ASSIGNMENT
Find all lines below containing the string "blue" and return them.

Recorded data
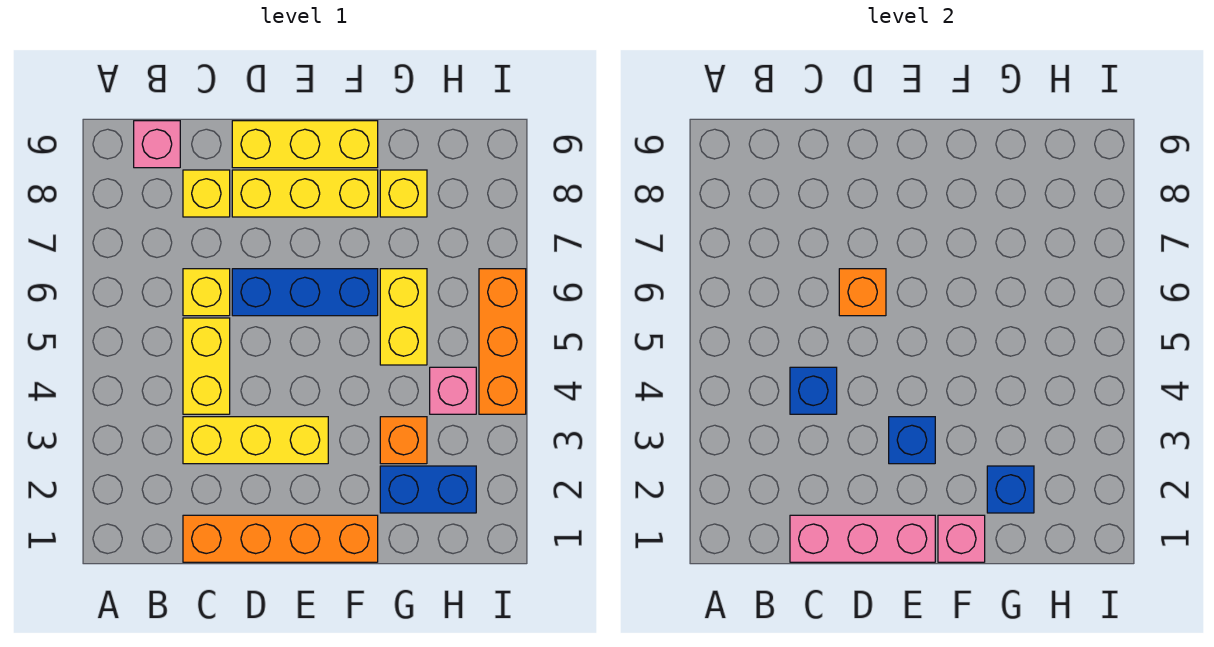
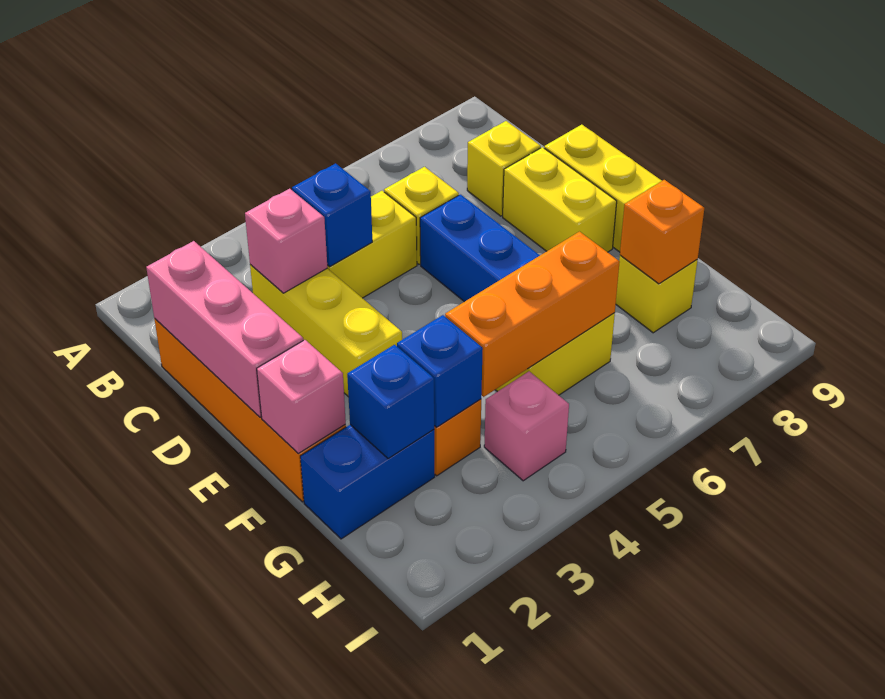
pink brick B9 level 1 -> pink brick C3 level 2
orange brick D6 level 2 -> orange brick G8 level 2
yellow brick D8:F8 level 1 -> yellow brick D8:E8 level 1
blue brick E3 level 2 -> blue brick G3 level 2
blue brick G2:H2 level 1 -> blue brick G1:G2 level 1
orange brick I4:I6 level 1 -> orange brick G4:G6 level 2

EXERCISE ANSWER
blue brick E3 level 2 -> blue brick G3 level 2
blue brick G2:H2 level 1 -> blue brick G1:G2 level 1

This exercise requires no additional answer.